Repeat nothing but the lines below running from the one containing "(456, 260) = (518, 169): yellow" to the one containing "(417, 111) = (330, 196): grey". Keep both end lines.

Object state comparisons

++++++++++++++++++++

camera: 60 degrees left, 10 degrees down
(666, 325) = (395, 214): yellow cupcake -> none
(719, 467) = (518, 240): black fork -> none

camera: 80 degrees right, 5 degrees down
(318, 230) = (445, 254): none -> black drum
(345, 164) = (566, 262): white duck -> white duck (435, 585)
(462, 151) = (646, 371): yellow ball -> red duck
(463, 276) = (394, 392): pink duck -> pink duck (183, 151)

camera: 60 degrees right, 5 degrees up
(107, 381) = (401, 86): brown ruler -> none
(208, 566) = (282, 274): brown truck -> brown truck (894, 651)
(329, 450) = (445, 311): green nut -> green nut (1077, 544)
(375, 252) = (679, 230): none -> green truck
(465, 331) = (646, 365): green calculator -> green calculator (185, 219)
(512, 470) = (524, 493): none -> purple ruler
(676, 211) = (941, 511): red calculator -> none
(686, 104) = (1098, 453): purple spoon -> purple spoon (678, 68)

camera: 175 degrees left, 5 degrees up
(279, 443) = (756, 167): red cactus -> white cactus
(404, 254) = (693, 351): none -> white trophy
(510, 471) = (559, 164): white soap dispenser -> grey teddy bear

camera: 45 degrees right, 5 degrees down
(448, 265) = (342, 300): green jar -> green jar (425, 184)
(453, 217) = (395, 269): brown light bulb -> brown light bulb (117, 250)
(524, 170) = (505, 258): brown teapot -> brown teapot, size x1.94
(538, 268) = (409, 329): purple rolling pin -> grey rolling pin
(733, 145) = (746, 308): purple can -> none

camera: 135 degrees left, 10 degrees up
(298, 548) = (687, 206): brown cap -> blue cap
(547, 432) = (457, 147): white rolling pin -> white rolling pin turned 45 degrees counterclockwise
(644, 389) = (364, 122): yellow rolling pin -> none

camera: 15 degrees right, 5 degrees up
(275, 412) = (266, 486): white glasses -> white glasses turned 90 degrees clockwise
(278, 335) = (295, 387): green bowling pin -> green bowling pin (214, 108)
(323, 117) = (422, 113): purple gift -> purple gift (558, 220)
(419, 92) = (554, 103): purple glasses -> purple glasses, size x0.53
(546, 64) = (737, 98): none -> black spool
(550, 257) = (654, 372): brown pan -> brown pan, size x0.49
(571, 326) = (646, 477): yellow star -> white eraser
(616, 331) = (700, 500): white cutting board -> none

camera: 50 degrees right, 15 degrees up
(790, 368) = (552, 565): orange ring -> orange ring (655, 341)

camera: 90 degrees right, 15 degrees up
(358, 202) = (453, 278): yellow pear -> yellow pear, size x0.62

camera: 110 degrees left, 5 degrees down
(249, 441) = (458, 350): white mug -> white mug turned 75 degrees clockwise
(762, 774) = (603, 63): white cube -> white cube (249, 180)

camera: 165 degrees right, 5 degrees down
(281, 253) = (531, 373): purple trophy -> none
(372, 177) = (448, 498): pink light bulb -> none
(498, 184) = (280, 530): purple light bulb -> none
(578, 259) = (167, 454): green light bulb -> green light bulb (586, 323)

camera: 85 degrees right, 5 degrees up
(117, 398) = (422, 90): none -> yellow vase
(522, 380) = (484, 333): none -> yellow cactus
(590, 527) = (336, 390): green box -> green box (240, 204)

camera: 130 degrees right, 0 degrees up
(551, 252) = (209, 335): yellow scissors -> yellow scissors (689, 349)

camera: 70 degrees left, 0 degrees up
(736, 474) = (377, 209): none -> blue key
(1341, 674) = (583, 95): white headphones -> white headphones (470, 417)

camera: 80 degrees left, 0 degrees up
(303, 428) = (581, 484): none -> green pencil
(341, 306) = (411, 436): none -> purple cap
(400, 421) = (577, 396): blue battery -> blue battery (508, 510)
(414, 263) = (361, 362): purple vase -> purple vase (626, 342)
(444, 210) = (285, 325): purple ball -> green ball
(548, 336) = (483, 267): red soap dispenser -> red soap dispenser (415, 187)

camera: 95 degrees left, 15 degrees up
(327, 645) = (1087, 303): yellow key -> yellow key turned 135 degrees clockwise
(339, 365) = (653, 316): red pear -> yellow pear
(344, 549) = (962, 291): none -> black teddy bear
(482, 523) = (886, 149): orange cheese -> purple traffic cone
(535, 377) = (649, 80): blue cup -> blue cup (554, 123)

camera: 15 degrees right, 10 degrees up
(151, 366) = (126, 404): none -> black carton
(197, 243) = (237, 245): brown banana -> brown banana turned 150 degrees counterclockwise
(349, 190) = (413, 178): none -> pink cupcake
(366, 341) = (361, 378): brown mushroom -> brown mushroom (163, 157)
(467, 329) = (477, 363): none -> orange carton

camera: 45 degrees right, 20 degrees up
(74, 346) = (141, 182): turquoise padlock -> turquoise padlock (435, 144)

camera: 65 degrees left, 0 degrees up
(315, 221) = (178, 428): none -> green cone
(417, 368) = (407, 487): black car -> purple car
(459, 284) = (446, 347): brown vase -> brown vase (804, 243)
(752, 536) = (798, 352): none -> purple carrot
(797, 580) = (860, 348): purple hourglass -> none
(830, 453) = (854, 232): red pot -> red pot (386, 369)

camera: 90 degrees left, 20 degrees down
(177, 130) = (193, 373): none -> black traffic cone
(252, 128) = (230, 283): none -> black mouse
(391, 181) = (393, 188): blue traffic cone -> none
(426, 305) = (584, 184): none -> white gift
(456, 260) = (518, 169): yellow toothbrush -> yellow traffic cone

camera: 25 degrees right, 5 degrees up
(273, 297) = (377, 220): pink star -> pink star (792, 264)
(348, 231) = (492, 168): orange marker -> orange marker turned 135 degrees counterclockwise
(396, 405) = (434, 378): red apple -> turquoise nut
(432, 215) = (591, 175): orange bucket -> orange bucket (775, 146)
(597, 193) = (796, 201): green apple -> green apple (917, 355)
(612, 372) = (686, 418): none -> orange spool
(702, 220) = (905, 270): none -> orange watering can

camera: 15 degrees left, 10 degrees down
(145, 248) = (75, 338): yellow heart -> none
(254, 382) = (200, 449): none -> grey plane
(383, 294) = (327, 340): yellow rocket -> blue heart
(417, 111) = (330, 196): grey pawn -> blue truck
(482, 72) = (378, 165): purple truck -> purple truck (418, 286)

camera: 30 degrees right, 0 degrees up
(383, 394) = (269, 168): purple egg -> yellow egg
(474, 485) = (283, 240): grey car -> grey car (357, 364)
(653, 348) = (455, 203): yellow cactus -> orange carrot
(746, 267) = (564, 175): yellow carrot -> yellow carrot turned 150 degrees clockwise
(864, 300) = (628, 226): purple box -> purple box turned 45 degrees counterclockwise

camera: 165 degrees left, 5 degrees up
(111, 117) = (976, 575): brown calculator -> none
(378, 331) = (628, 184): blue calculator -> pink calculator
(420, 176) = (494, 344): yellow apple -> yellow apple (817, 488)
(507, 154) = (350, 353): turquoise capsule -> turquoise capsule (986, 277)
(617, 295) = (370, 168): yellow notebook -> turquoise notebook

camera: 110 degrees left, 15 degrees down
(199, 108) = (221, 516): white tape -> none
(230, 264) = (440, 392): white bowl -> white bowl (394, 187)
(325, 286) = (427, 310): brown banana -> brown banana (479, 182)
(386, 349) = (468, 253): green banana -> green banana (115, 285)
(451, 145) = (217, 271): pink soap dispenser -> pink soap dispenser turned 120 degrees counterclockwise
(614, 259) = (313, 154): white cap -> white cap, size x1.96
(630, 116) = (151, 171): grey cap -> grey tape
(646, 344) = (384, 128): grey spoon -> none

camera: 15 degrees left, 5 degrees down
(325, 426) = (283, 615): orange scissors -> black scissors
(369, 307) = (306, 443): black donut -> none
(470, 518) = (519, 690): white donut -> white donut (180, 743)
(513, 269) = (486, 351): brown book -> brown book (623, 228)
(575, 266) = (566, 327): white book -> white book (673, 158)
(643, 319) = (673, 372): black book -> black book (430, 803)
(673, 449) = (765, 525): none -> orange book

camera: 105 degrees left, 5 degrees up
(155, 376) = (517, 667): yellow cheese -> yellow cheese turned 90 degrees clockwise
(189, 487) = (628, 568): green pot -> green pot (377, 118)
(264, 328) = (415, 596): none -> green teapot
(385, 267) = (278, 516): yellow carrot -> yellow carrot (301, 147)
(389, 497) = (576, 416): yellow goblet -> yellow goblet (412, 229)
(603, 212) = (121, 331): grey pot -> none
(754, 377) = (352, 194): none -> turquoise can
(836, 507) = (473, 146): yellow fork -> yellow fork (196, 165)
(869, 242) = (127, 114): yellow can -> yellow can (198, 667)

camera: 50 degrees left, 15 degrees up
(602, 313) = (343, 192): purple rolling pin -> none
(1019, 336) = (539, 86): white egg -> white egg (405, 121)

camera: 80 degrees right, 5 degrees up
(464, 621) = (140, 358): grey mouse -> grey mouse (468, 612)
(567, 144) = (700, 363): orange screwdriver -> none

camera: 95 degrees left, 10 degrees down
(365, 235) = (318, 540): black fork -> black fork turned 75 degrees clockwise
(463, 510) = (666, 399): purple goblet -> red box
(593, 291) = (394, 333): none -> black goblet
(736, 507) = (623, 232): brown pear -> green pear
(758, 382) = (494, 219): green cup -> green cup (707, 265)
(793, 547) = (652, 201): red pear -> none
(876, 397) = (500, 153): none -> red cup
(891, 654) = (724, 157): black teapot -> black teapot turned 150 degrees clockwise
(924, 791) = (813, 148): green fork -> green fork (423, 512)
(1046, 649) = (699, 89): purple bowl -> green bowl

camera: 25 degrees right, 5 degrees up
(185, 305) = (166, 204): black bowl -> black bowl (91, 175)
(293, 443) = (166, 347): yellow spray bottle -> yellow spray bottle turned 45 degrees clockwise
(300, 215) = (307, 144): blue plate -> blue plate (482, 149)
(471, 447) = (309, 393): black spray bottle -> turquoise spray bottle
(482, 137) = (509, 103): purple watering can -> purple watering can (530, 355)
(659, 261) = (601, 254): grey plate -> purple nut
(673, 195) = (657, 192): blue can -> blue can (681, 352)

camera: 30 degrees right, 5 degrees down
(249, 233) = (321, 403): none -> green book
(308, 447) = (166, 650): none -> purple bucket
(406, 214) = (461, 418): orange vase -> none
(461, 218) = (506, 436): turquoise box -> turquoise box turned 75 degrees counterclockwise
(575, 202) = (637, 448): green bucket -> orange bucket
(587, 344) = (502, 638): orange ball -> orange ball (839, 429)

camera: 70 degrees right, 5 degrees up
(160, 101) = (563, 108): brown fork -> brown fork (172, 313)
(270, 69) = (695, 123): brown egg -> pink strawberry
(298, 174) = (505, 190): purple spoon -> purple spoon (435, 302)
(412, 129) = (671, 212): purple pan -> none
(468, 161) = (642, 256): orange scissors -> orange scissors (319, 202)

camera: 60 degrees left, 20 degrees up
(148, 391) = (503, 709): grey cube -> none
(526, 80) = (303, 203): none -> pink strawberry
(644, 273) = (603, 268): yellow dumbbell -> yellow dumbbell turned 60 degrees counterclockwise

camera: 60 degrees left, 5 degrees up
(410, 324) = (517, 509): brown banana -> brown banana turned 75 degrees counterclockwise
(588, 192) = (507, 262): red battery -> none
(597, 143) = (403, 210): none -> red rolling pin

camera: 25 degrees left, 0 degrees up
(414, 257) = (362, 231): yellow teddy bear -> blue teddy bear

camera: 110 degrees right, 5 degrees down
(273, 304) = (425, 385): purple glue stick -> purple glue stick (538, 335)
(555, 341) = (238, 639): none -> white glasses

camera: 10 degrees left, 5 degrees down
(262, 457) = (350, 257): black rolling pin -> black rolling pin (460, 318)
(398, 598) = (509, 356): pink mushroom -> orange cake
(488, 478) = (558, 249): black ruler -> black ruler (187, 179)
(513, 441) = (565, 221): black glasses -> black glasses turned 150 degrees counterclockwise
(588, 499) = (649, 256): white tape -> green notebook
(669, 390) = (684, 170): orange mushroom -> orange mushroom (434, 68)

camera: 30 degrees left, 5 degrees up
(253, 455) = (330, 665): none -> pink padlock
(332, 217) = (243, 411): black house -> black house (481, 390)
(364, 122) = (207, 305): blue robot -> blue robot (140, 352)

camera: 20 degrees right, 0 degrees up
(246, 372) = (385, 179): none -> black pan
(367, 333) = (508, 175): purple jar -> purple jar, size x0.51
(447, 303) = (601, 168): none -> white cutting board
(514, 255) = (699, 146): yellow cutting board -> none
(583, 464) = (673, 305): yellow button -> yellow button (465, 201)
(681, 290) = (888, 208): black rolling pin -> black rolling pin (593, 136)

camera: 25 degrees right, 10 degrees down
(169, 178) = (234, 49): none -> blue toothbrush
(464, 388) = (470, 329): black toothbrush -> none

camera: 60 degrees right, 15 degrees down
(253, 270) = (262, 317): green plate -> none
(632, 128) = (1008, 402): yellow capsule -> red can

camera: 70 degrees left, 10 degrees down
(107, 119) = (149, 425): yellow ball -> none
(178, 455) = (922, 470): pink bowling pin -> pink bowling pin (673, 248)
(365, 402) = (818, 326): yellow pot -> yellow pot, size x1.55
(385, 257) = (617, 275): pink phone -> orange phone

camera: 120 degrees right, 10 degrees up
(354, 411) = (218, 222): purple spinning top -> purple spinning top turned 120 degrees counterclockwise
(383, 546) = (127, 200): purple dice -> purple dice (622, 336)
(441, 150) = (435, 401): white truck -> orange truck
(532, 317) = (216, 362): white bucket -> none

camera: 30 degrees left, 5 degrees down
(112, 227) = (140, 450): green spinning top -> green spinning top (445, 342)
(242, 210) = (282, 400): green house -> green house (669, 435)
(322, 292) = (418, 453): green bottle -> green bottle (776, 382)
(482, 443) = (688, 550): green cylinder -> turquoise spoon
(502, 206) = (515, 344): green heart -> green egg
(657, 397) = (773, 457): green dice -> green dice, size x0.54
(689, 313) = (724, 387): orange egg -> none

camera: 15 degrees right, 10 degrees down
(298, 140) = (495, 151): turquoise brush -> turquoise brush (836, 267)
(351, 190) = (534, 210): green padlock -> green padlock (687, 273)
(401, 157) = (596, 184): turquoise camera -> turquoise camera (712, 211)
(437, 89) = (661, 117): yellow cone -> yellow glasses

++++++++++++++++++++

RESULT ->
(456, 260) = (518, 169): yellow toothbrush -> yellow traffic cone

camera: 25 degrees right, 5 degrees up
(273, 297) = (377, 220): pink star -> pink star (792, 264)
(348, 231) = (492, 168): orange marker -> orange marker turned 135 degrees counterclockwise
(396, 405) = (434, 378): red apple -> turquoise nut
(432, 215) = (591, 175): orange bucket -> orange bucket (775, 146)
(597, 193) = (796, 201): green apple -> green apple (917, 355)
(612, 372) = (686, 418): none -> orange spool
(702, 220) = (905, 270): none -> orange watering can

camera: 15 degrees left, 10 degrees down
(145, 248) = (75, 338): yellow heart -> none
(254, 382) = (200, 449): none -> grey plane
(383, 294) = (327, 340): yellow rocket -> blue heart
(417, 111) = (330, 196): grey pawn -> blue truck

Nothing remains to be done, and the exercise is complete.